* [Aim of the task] The task calls for the lines below from the line with "yellow triangle: (157, 116)" to the line with "cyan arrow: (72, 69) -> (45, 66), moved", both ends included, copied exactly, without any pictures.

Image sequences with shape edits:
----

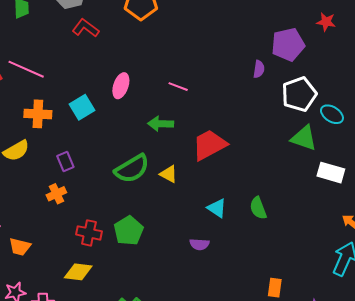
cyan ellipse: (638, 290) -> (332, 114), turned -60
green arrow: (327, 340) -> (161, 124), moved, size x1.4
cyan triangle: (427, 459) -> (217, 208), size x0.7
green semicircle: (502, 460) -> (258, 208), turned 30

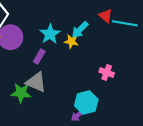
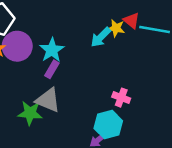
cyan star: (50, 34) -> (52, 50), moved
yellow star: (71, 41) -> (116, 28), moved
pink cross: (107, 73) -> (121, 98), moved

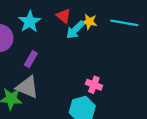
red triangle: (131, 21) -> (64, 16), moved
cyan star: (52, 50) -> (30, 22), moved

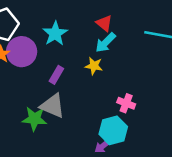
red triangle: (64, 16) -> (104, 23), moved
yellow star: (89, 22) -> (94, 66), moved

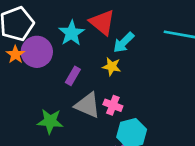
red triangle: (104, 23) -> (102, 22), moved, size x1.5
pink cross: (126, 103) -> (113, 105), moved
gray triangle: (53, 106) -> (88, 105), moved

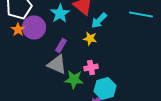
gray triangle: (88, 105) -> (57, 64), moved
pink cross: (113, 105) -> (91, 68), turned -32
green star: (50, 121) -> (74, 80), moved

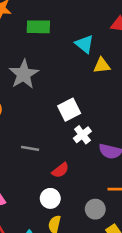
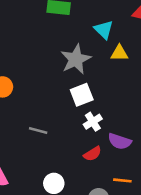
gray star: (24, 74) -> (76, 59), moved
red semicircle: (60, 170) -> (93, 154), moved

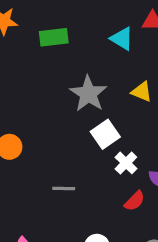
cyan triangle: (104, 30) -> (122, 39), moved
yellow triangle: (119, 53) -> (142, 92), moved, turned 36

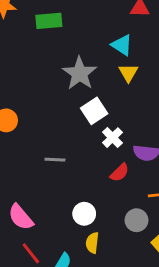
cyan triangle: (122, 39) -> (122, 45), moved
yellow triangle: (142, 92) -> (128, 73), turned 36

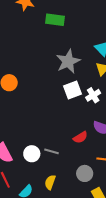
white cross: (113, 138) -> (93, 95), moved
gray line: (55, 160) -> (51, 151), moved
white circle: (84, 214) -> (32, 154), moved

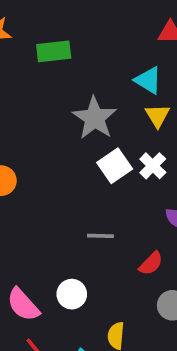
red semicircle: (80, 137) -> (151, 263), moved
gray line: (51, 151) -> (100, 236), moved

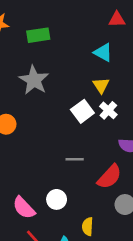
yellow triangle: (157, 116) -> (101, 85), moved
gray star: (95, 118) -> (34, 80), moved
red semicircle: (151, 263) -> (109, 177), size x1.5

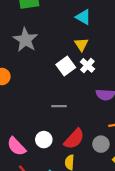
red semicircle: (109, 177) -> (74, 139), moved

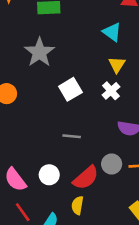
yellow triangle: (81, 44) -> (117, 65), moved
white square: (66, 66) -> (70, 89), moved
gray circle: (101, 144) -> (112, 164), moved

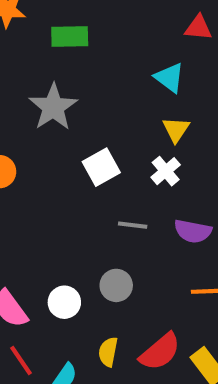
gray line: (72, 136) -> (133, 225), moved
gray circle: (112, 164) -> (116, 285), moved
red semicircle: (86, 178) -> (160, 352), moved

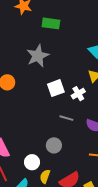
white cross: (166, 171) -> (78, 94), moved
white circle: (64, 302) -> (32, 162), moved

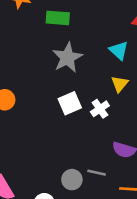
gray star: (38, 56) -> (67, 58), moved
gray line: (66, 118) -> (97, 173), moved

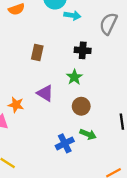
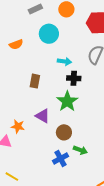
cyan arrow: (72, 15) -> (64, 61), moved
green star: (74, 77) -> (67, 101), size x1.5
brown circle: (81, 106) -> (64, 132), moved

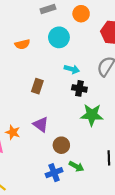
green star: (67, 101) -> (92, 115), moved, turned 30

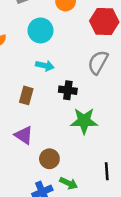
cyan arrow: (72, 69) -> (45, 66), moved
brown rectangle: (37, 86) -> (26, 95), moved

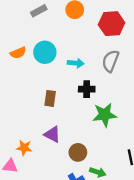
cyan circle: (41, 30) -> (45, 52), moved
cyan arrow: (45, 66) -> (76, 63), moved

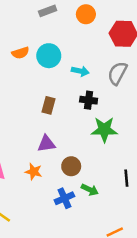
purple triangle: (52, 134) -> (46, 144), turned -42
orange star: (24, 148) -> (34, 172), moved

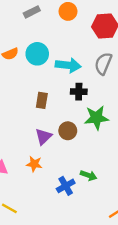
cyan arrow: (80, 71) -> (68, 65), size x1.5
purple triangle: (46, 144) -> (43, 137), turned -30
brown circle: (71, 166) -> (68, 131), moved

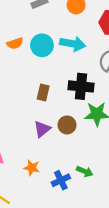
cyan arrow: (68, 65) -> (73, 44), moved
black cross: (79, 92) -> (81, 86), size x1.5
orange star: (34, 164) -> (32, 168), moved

----

* [Response area]
yellow triangle: (157, 116) -> (101, 85), moved
gray star: (95, 118) -> (34, 80), moved
red semicircle: (151, 263) -> (109, 177), size x1.5

red semicircle: (109, 177) -> (74, 139), moved

yellow triangle: (81, 44) -> (117, 65), moved
white square: (66, 66) -> (70, 89), moved
gray circle: (101, 144) -> (112, 164), moved

gray line: (72, 136) -> (133, 225), moved
gray circle: (112, 164) -> (116, 285), moved
red semicircle: (86, 178) -> (160, 352), moved

white cross: (166, 171) -> (78, 94), moved
white circle: (64, 302) -> (32, 162), moved

gray star: (38, 56) -> (67, 58), moved
gray line: (66, 118) -> (97, 173), moved

cyan arrow: (72, 15) -> (64, 61), moved
green star: (74, 77) -> (67, 101), size x1.5
brown circle: (81, 106) -> (64, 132), moved

green star: (67, 101) -> (92, 115), moved, turned 30

cyan arrow: (72, 69) -> (45, 66), moved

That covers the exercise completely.